Problem description. The answer must be a word-for-word copy of the records below, with every picture left out.

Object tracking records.
* * * * *

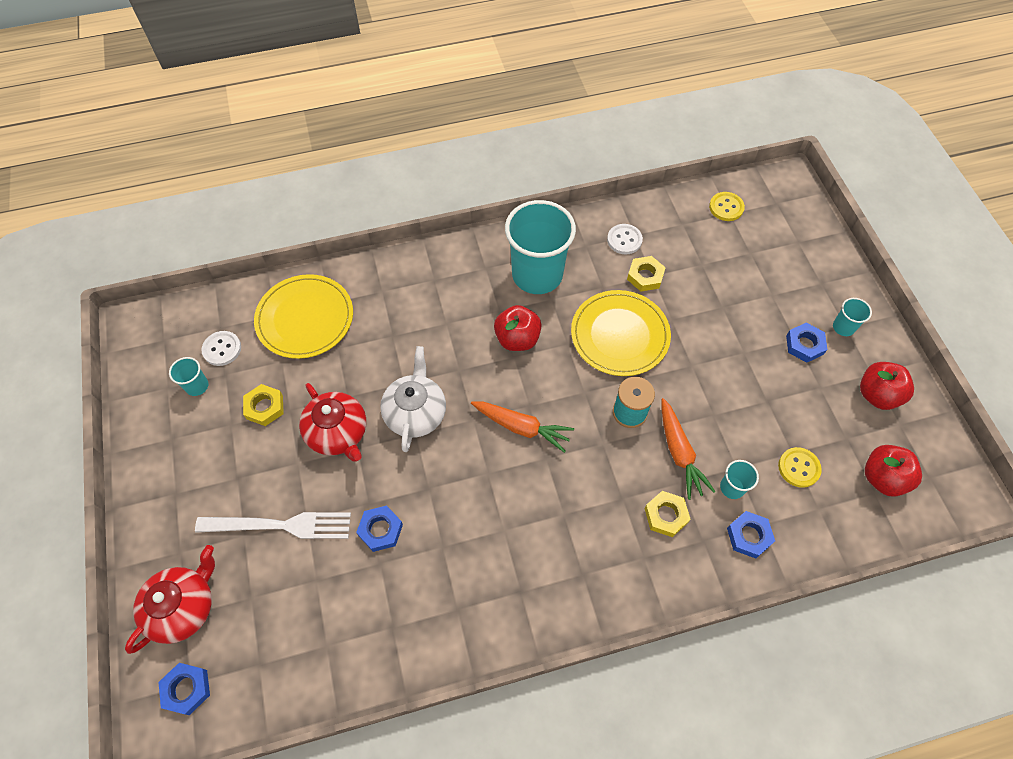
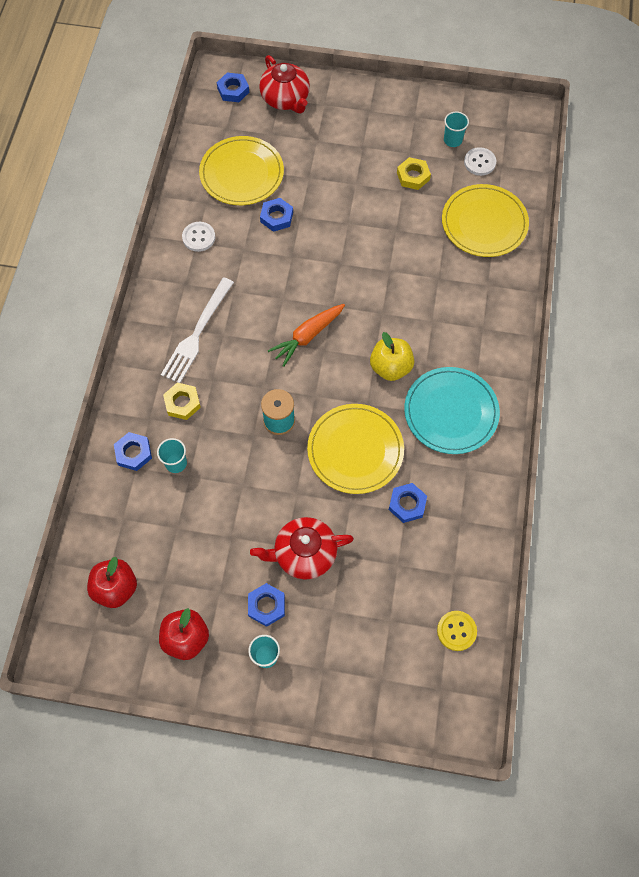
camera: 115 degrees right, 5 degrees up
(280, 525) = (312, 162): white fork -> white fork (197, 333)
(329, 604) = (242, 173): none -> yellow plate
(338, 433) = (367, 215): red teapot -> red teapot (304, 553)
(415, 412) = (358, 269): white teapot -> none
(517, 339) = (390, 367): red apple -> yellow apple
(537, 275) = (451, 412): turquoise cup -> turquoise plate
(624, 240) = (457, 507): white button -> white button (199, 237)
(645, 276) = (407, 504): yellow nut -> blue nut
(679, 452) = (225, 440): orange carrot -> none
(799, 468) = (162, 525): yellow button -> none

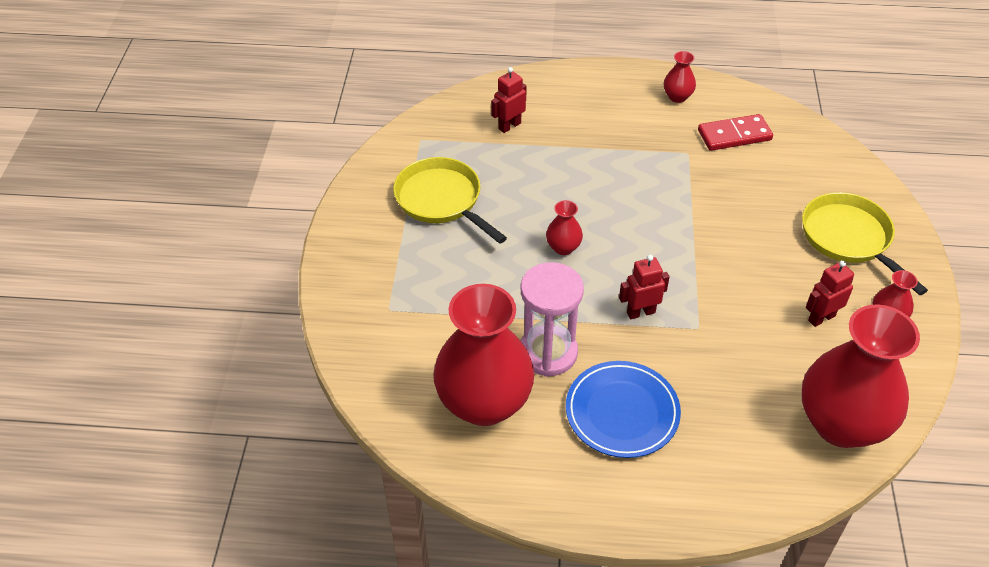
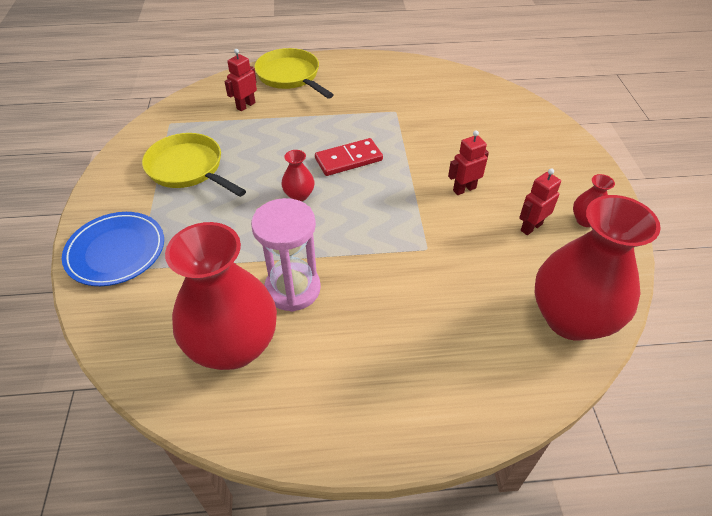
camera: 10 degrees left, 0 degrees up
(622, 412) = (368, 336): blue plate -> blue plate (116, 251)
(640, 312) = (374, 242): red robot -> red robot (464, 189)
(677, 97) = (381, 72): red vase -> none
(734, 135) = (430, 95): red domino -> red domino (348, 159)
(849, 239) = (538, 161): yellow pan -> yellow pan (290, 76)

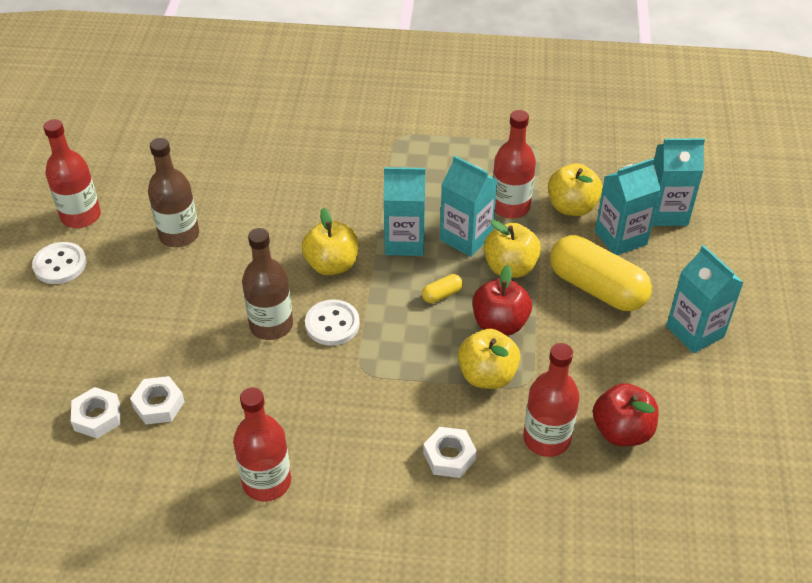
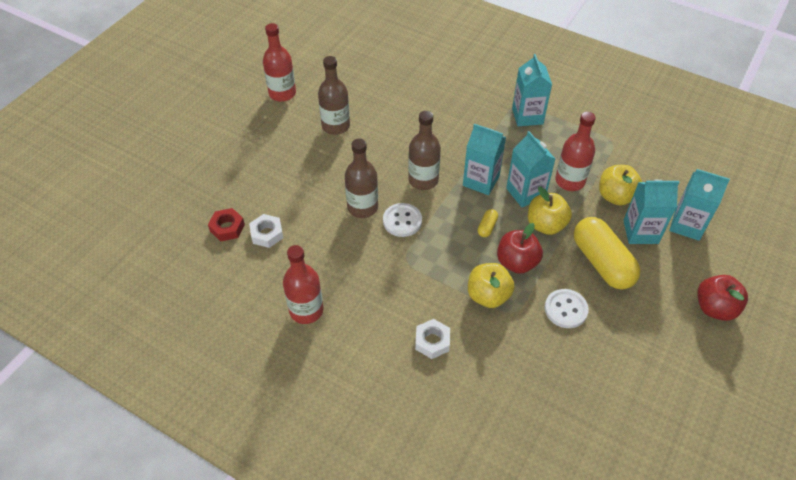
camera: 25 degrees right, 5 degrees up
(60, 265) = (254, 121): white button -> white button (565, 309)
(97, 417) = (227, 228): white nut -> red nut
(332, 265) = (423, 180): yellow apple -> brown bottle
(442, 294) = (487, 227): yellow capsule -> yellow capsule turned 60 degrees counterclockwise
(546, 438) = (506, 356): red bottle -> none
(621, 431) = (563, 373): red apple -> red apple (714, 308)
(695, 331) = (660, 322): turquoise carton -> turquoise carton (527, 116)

* * * * *

Result for this task.
camera: 115 degrees right, 5 degrees up
(280, 525) = (312, 162): white fork -> white fork (197, 333)
(329, 604) = (242, 173): none -> yellow plate
(338, 433) = (367, 215): red teapot -> red teapot (304, 553)
(415, 412) = (358, 269): white teapot -> none
(517, 339) = (390, 367): red apple -> yellow apple
(537, 275) = (451, 412): turquoise cup -> turquoise plate
(624, 240) = (457, 507): white button -> white button (199, 237)
(645, 276) = (407, 504): yellow nut -> blue nut
(679, 452) = (225, 440): orange carrot -> none
(799, 468) = (162, 525): yellow button -> none

camera: 10 degrees left, 0 degrees up
(622, 412) = (368, 336): blue plate -> blue plate (116, 251)
(640, 312) = (374, 242): red robot -> red robot (464, 189)
(677, 97) = (381, 72): red vase -> none
(734, 135) = (430, 95): red domino -> red domino (348, 159)
(849, 239) = (538, 161): yellow pan -> yellow pan (290, 76)

camera: 25 degrees right, 5 degrees up
(60, 265) = (254, 121): white button -> white button (565, 309)
(97, 417) = (227, 228): white nut -> red nut
(332, 265) = (423, 180): yellow apple -> brown bottle
(442, 294) = (487, 227): yellow capsule -> yellow capsule turned 60 degrees counterclockwise
(546, 438) = (506, 356): red bottle -> none
(621, 431) = (563, 373): red apple -> red apple (714, 308)
(695, 331) = (660, 322): turquoise carton -> turquoise carton (527, 116)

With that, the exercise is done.